Write the data out again exactly, with no pictures.

─── Record extracts ───

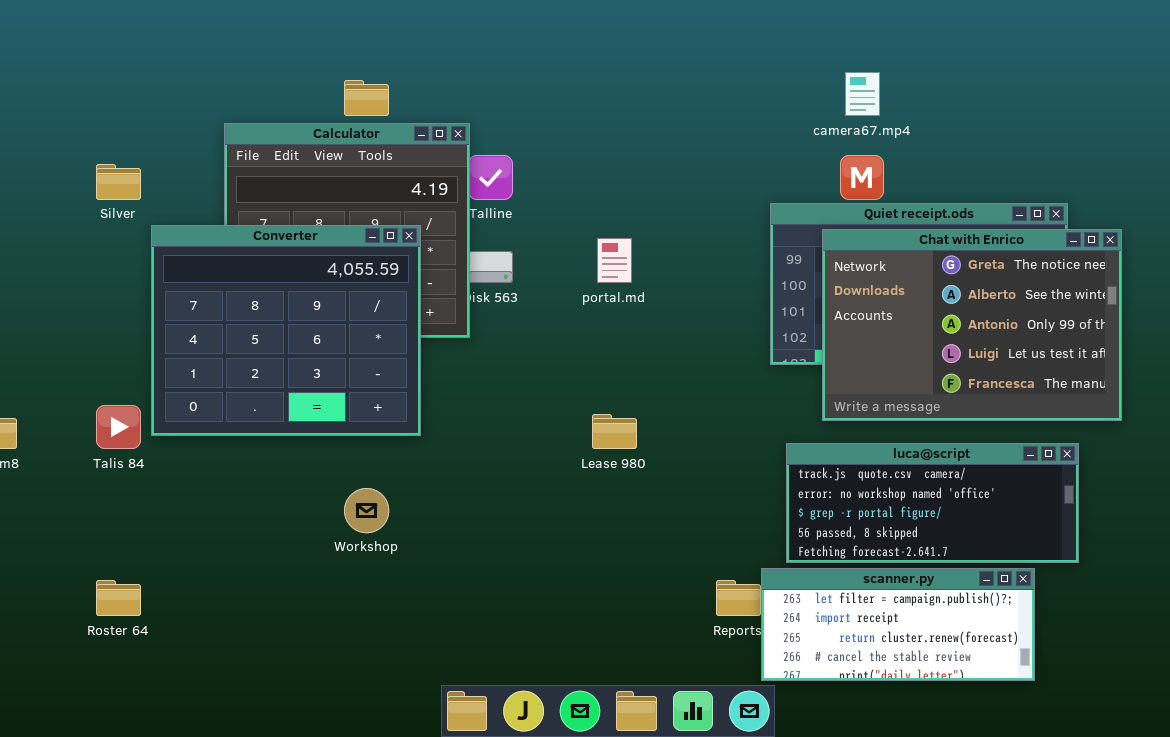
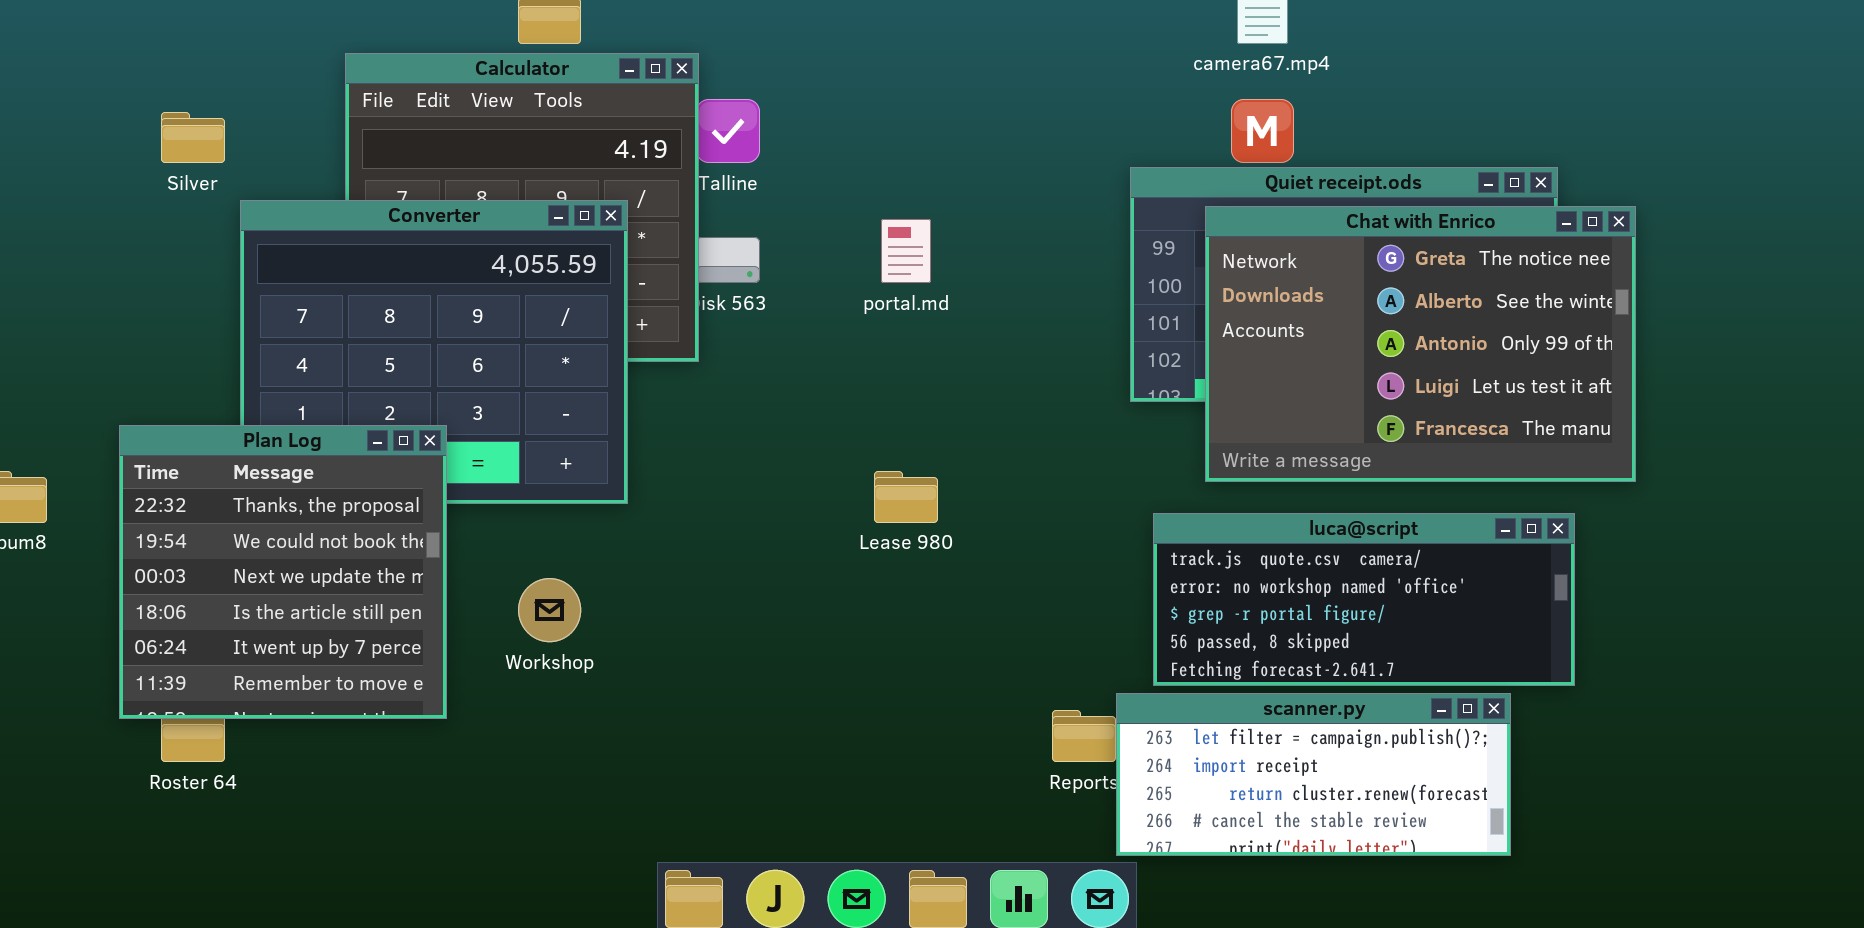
Plan Log: none -> [119,425,447,719], opened

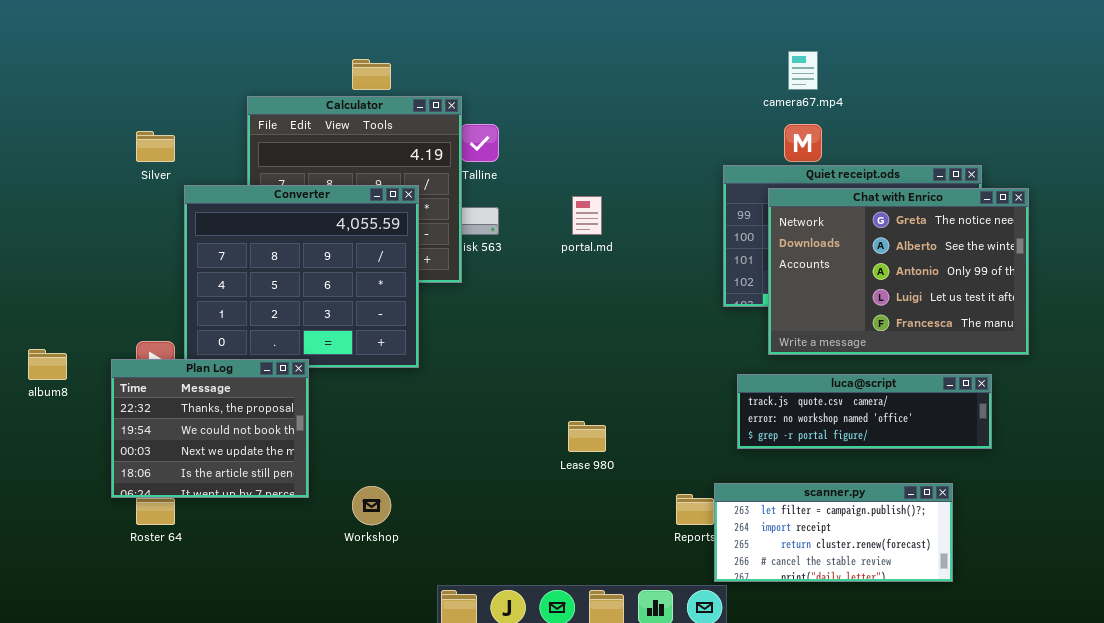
Plan Log: [119,425,447,719] -> [111,359,309,498], resized
Lease 980: [874,471,938,523] -> [568,421,606,452], moved
luca@script: [1153,513,1575,686] -> [737,374,992,449], resized
Workshop: [518,578,581,642] -> [352,486,391,525], moved

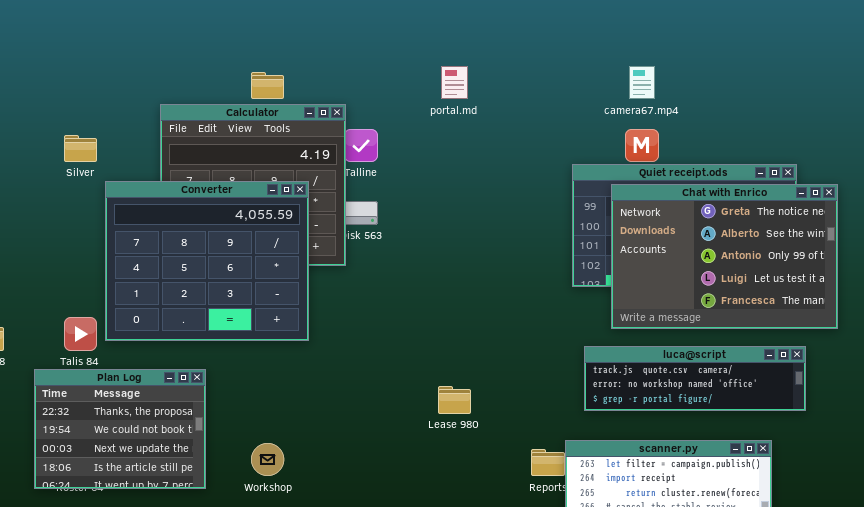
portal.md: [572,196,602,235] -> [441,66,468,99], moved
Plan Log: [111,359,309,498] -> [34,369,206,489], moved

───

**Result for this task**
Plan Log: none -> [119,425,447,719], opened

Plan Log: [119,425,447,719] -> [111,359,309,498], resized
Lease 980: [874,471,938,523] -> [568,421,606,452], moved
luca@script: [1153,513,1575,686] -> [737,374,992,449], resized
Workshop: [518,578,581,642] -> [352,486,391,525], moved

portal.md: [572,196,602,235] -> [441,66,468,99], moved
Plan Log: [111,359,309,498] -> [34,369,206,489], moved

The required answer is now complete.